> _DATA FOR REVIEW_
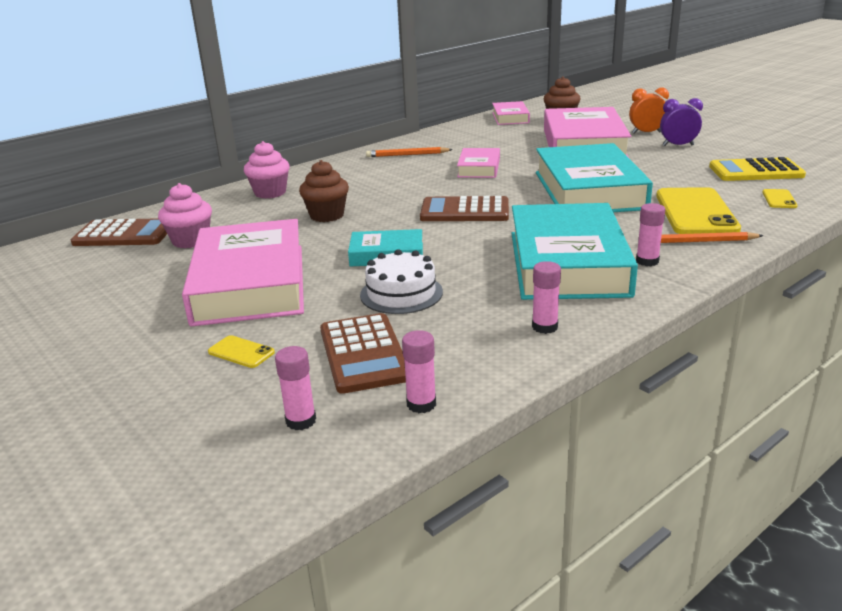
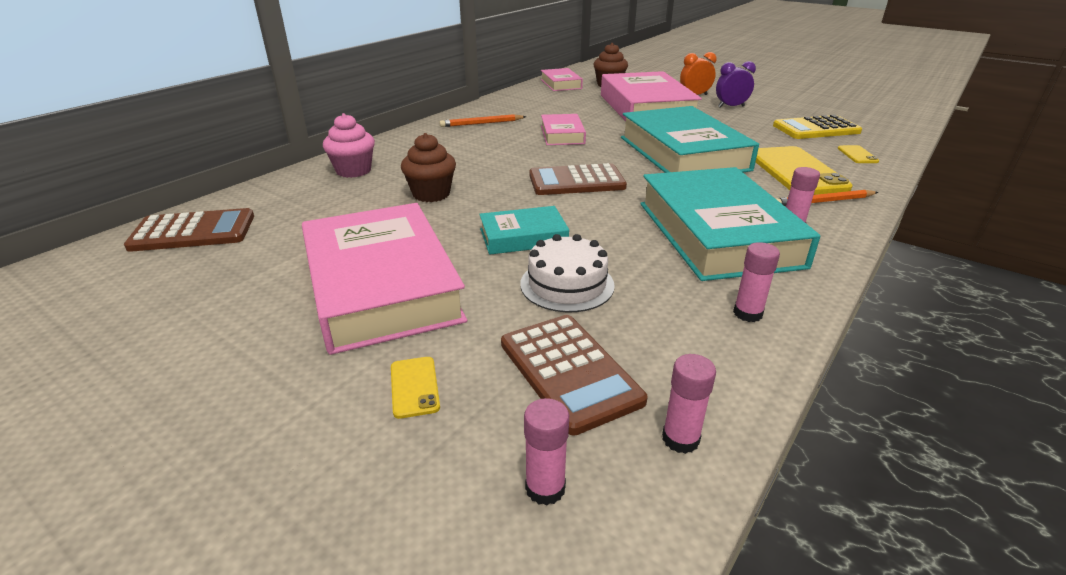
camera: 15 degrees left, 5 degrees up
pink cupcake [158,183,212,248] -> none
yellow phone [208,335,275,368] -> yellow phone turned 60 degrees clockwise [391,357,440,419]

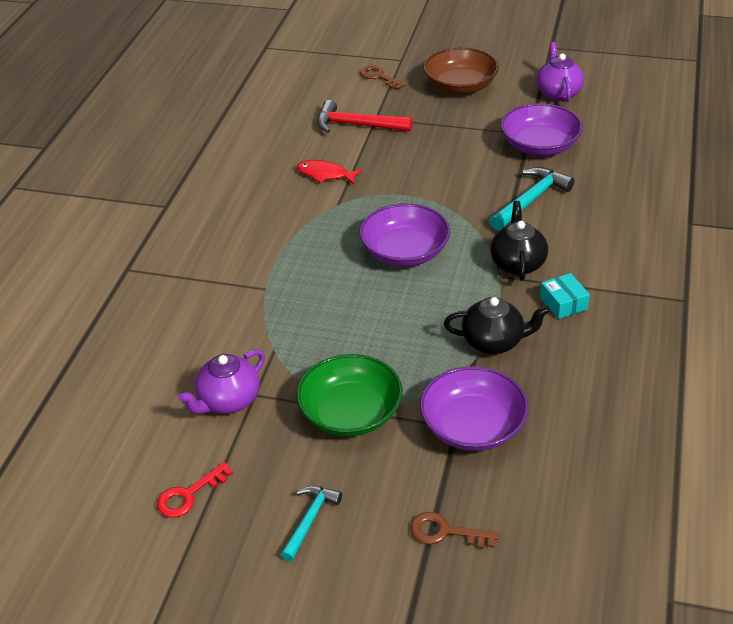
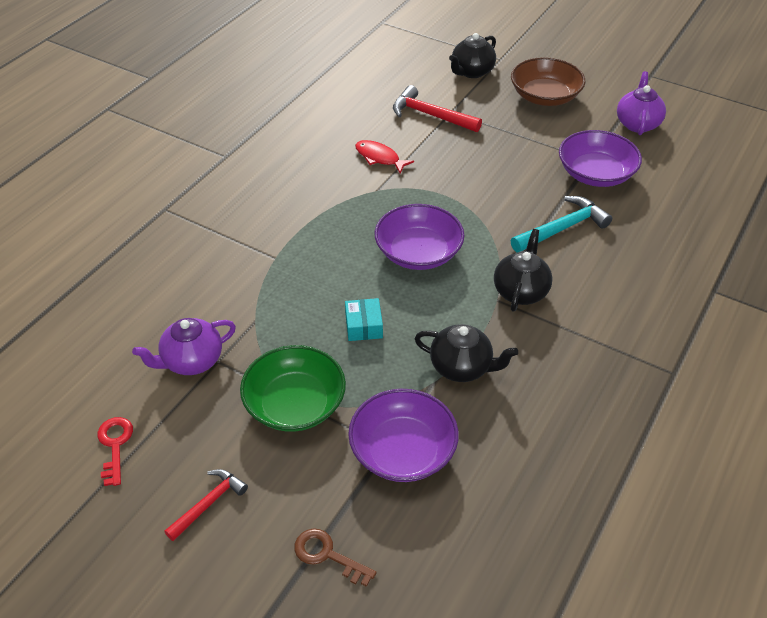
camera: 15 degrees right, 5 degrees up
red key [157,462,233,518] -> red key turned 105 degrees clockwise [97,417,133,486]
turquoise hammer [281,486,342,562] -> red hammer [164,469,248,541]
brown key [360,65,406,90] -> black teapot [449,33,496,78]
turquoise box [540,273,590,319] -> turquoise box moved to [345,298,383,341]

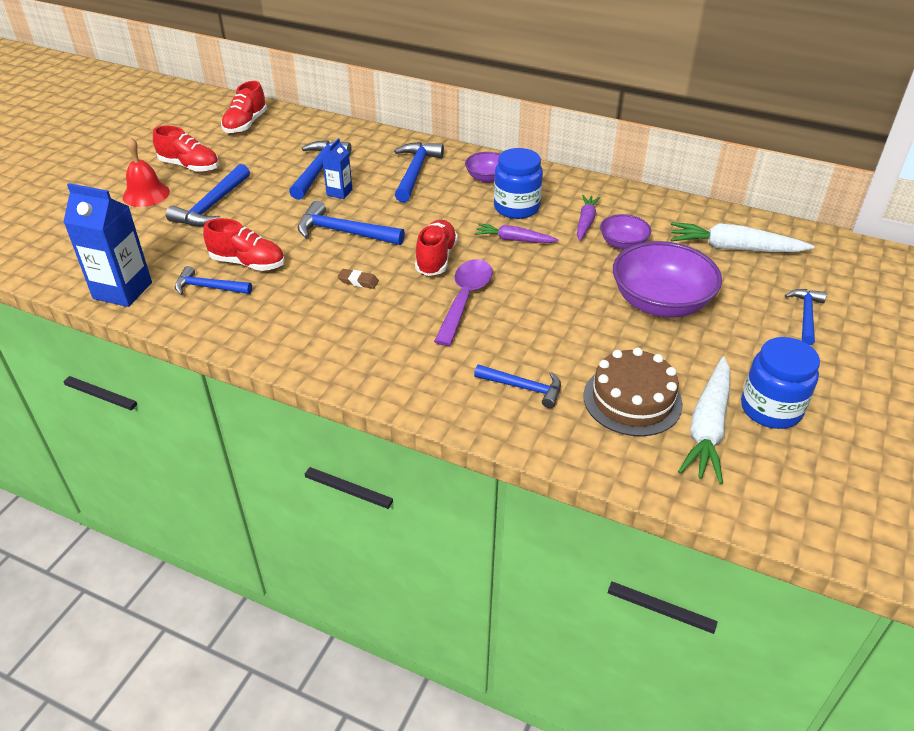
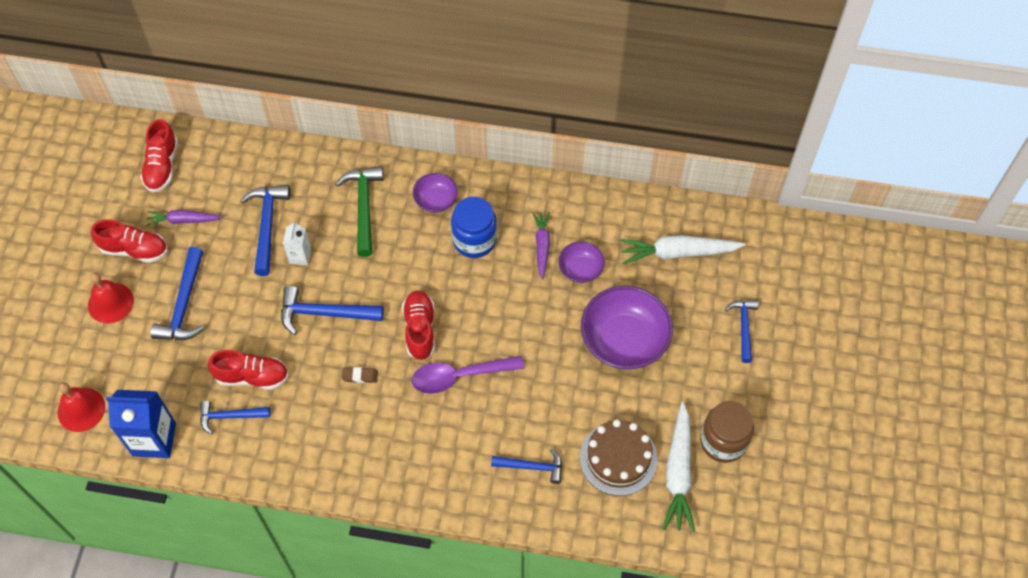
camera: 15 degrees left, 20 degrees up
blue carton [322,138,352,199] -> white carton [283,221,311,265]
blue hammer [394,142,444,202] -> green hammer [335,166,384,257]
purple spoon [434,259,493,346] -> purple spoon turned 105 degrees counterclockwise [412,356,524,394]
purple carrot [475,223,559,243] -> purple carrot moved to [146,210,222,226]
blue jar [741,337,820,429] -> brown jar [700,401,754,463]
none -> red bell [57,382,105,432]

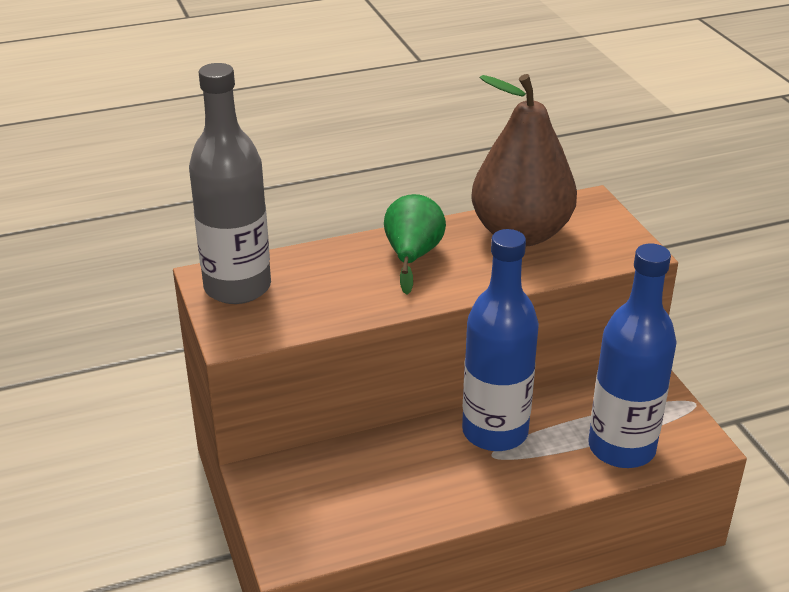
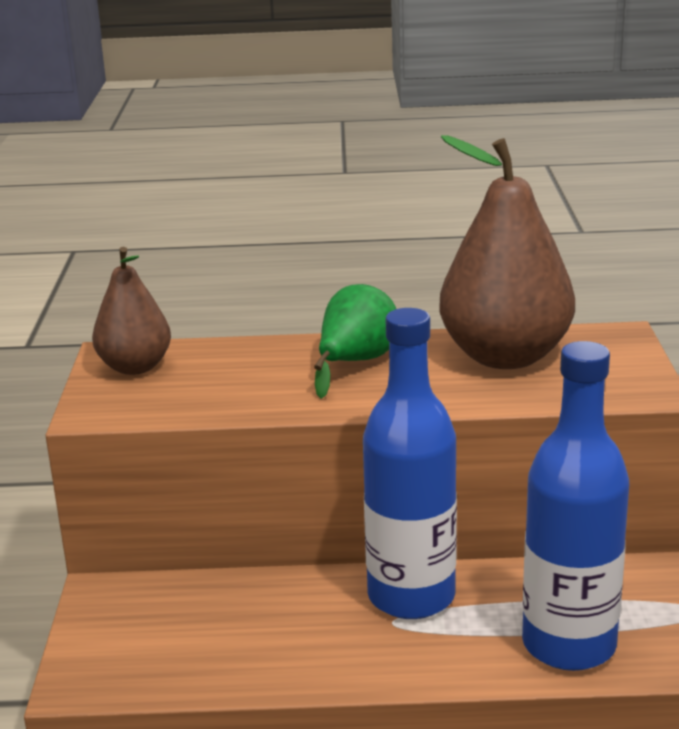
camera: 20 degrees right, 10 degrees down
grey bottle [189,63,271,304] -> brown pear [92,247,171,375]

> _TASK BRIEF_
Leaving out the pictures, restate the listing above exactly.

> _RESPONSE FOR THIS EXERCISE_
camera: 15 degrees left, 5 degrees up
pink cupcake [158,183,212,248] -> none
yellow phone [208,335,275,368] -> yellow phone turned 60 degrees clockwise [391,357,440,419]

camera: 15 degrees right, 5 degrees up
red key [157,462,233,518] -> red key turned 105 degrees clockwise [97,417,133,486]
turquoise hammer [281,486,342,562] -> red hammer [164,469,248,541]
brown key [360,65,406,90] -> black teapot [449,33,496,78]
turquoise box [540,273,590,319] -> turquoise box moved to [345,298,383,341]

camera: 15 degrees left, 20 degrees up
blue carton [322,138,352,199] -> white carton [283,221,311,265]
blue hammer [394,142,444,202] -> green hammer [335,166,384,257]
purple spoon [434,259,493,346] -> purple spoon turned 105 degrees counterclockwise [412,356,524,394]
purple carrot [475,223,559,243] -> purple carrot moved to [146,210,222,226]
blue jar [741,337,820,429] -> brown jar [700,401,754,463]
none -> red bell [57,382,105,432]

camera: 20 degrees right, 10 degrees down
grey bottle [189,63,271,304] -> brown pear [92,247,171,375]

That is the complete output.